Try it
The response should be a precise copy of every entry.
▼
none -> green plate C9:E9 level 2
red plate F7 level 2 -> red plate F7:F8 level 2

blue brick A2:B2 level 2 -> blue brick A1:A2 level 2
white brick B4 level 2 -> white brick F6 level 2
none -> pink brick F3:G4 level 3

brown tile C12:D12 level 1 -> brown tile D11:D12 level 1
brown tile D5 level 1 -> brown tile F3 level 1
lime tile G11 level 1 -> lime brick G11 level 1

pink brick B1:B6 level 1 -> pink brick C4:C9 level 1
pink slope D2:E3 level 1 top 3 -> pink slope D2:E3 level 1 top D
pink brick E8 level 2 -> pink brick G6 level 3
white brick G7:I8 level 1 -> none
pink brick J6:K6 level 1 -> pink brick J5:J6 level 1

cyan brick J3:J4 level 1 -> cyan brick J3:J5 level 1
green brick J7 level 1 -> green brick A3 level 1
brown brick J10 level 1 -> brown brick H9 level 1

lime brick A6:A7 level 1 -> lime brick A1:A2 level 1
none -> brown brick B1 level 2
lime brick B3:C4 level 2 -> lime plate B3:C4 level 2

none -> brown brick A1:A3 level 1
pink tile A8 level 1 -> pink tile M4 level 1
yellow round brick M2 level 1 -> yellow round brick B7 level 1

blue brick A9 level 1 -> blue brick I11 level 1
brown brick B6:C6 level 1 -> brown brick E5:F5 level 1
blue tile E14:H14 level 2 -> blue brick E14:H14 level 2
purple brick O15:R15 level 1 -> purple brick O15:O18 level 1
▲
Completed exercise
none -> green plate C9:E9 level 2
red plate F7 level 2 -> red plate F7:F8 level 2

blue brick A2:B2 level 2 -> blue brick A1:A2 level 2
white brick B4 level 2 -> white brick F6 level 2
none -> pink brick F3:G4 level 3

brown tile C12:D12 level 1 -> brown tile D11:D12 level 1
brown tile D5 level 1 -> brown tile F3 level 1
lime tile G11 level 1 -> lime brick G11 level 1

pink brick B1:B6 level 1 -> pink brick C4:C9 level 1
pink slope D2:E3 level 1 top 3 -> pink slope D2:E3 level 1 top D
pink brick E8 level 2 -> pink brick G6 level 3
white brick G7:I8 level 1 -> none
pink brick J6:K6 level 1 -> pink brick J5:J6 level 1

cyan brick J3:J4 level 1 -> cyan brick J3:J5 level 1
green brick J7 level 1 -> green brick A3 level 1
brown brick J10 level 1 -> brown brick H9 level 1

lime brick A6:A7 level 1 -> lime brick A1:A2 level 1
none -> brown brick B1 level 2
lime brick B3:C4 level 2 -> lime plate B3:C4 level 2

none -> brown brick A1:A3 level 1
pink tile A8 level 1 -> pink tile M4 level 1
yellow round brick M2 level 1 -> yellow round brick B7 level 1

blue brick A9 level 1 -> blue brick I11 level 1
brown brick B6:C6 level 1 -> brown brick E5:F5 level 1
blue tile E14:H14 level 2 -> blue brick E14:H14 level 2
purple brick O15:R15 level 1 -> purple brick O15:O18 level 1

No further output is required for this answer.